[Opening Records to use section]

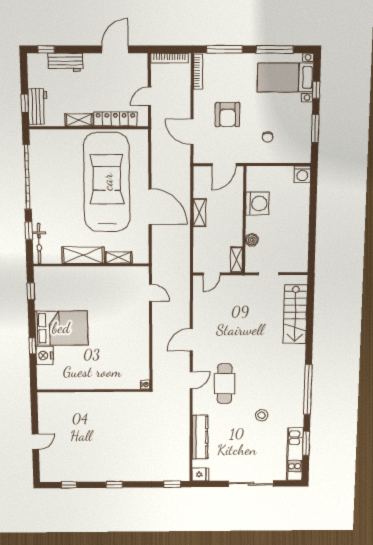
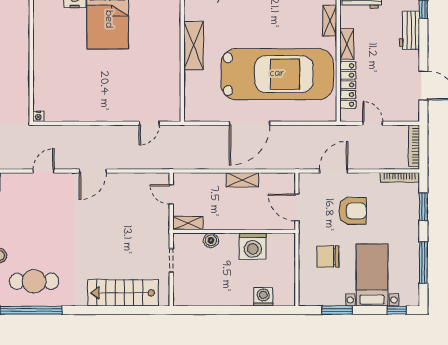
window: (225, 49) -> (423, 207), width x0.69
bed with nightstands: (285, 77) -> (372, 275), moved
window: (316, 90) -> (397, 310), moved
armchair: (228, 115) -> (353, 211), turned 180
chair: (268, 137) -> (328, 257), width x1.87, depth x1.87
washing machine: (302, 174) -> (263, 297), moved, turned 90
shelving: (118, 257) -> (330, 21), moved
door: (191, 340) -> (93, 171), swing flipped
door: (191, 380) -> (44, 171), swing flipped
cafe table: (225, 384) -> (34, 281), moved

[Closing Records to use section]

All of the data must be given again exactly, without the pictures.

Response for this exercise ▸
window: (225, 49) -> (423, 207), width x0.69
bed with nightstands: (285, 77) -> (372, 275), moved
window: (316, 90) -> (397, 310), moved
armchair: (228, 115) -> (353, 211), turned 180
chair: (268, 137) -> (328, 257), width x1.87, depth x1.87
washing machine: (302, 174) -> (263, 297), moved, turned 90
shelving: (118, 257) -> (330, 21), moved
door: (191, 340) -> (93, 171), swing flipped
door: (191, 380) -> (44, 171), swing flipped
cafe table: (225, 384) -> (34, 281), moved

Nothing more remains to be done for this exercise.